- [WHAT YOU WILL DO]: Transcribe the listing below in full, exactly, with no images.
++++ RECORDED INFORMATION ++++
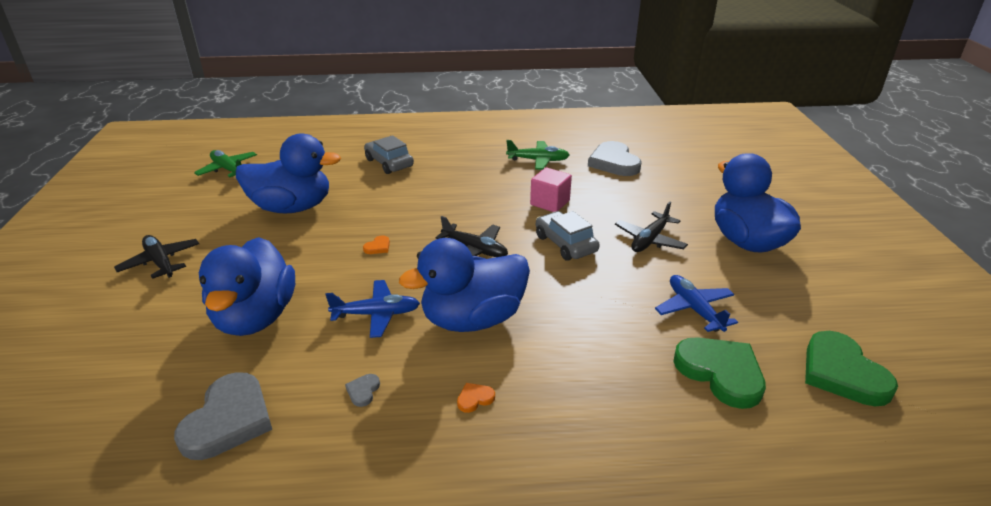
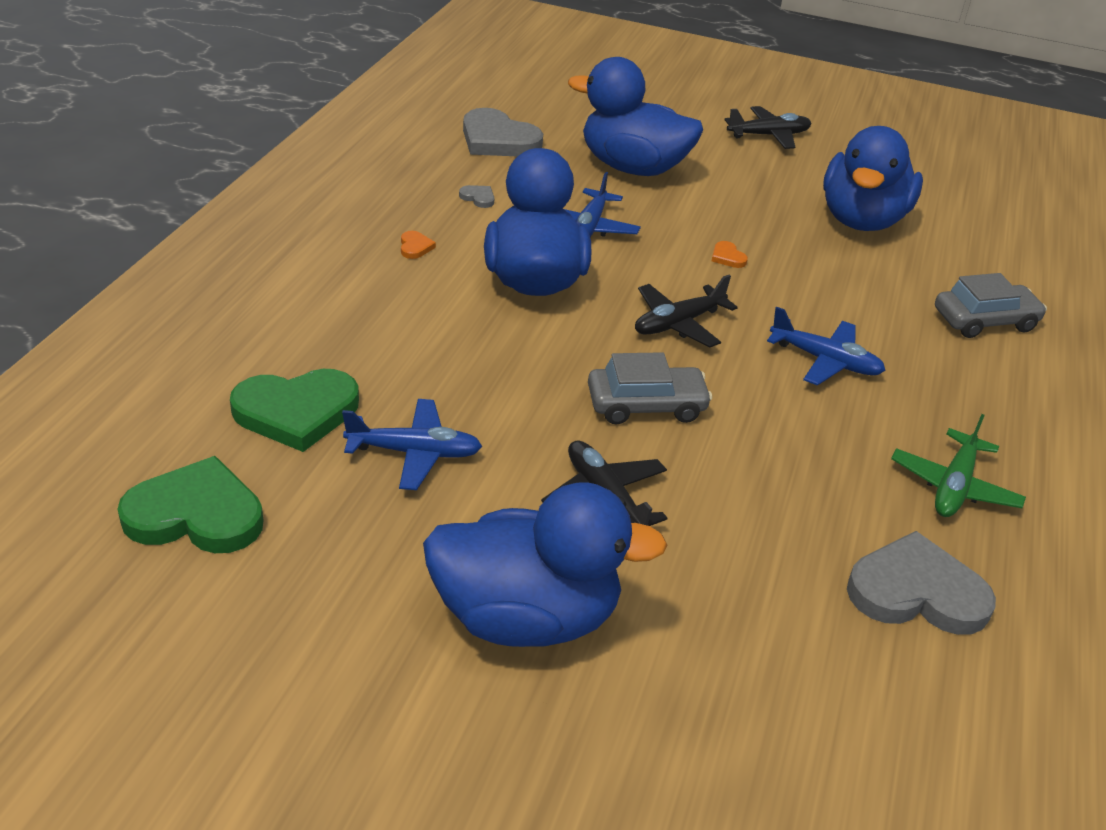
camera: 110 degrees right, 5 degrees up
green plane [194,150,257,177] -> none
pink cube [530,167,572,212] -> none
none -> blue plane [767,307,885,386]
++++
- [EXERCISE RESULT]:
camera: 110 degrees right, 5 degrees up
green plane [194,150,257,177] -> none
pink cube [530,167,572,212] -> none
none -> blue plane [767,307,885,386]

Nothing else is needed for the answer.